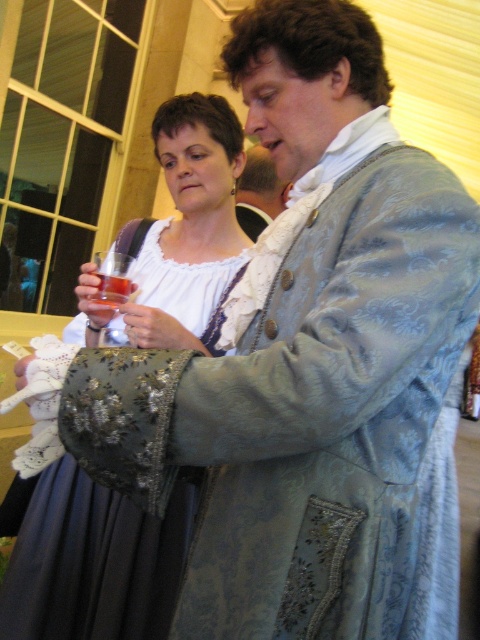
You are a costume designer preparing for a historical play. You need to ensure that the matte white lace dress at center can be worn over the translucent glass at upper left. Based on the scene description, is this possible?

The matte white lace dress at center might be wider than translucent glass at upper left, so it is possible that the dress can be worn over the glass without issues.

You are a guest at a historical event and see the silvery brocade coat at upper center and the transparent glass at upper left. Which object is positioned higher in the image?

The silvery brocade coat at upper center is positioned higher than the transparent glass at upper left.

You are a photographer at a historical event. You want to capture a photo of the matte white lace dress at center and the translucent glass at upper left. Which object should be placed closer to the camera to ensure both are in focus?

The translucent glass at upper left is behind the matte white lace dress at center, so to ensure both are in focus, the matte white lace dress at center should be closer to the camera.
####
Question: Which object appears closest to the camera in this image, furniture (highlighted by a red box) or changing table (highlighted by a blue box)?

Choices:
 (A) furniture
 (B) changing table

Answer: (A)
####
**Exercise:**
Show each line from the listing above that contains the word "than". Case counts.

**Output below:**
The matte white lace dress at center might be wider than translucent glass at upper left, so it is possible that the dress can be worn over the glass without issues.
The silvery brocade coat at upper center is positioned higher than the transparent glass at upper left.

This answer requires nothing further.